→ DATA EXTRACT
┄┄┄┄┄┄┄┄┄┄┄┄┄┄┄┄┄┄┄┄
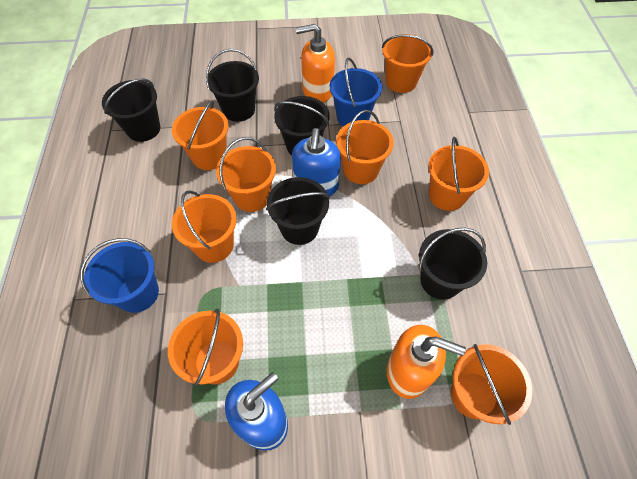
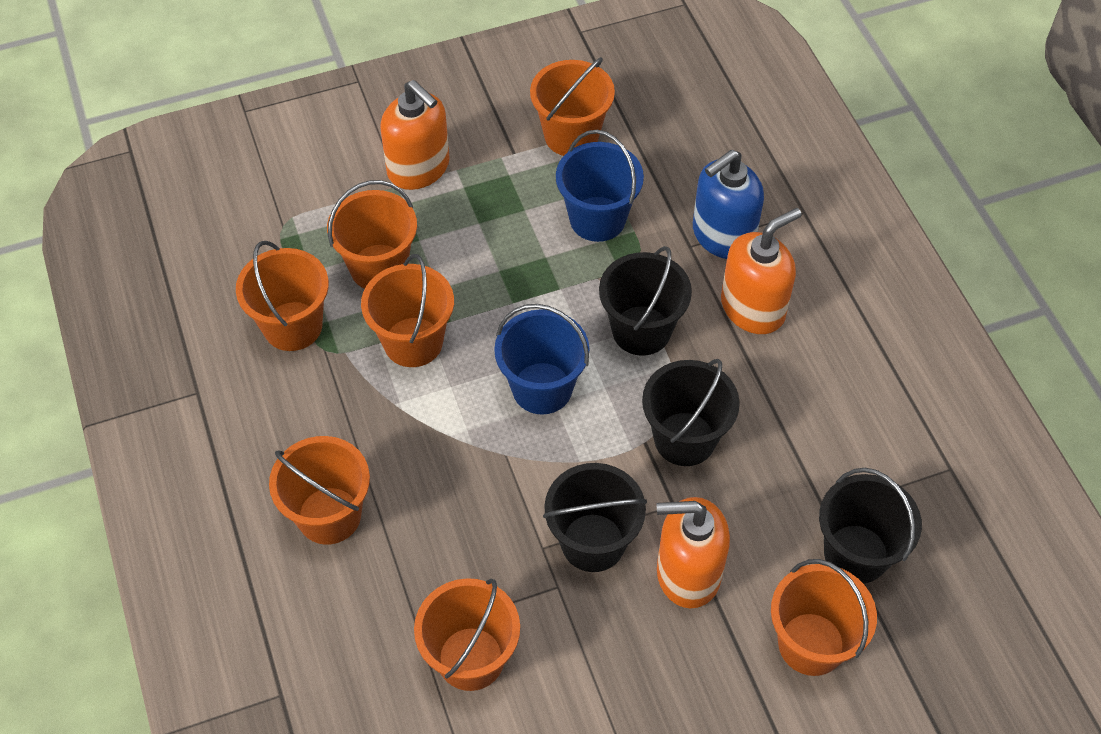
black bucket: 5 -> 4
blue soap dispenser: 2 -> 1
orange bucket: 8 -> 7
orange soap dispenser: 2 -> 3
┄┄┄┄┄┄┄┄┄┄┄┄┄┄┄┄┄┄┄┄
→ ASSIGNMENT
The answer is every line of the data, exactly as written, with the pictures dropped.

→ TASK ANSWER
black bucket: 5 -> 4
blue soap dispenser: 2 -> 1
orange bucket: 8 -> 7
orange soap dispenser: 2 -> 3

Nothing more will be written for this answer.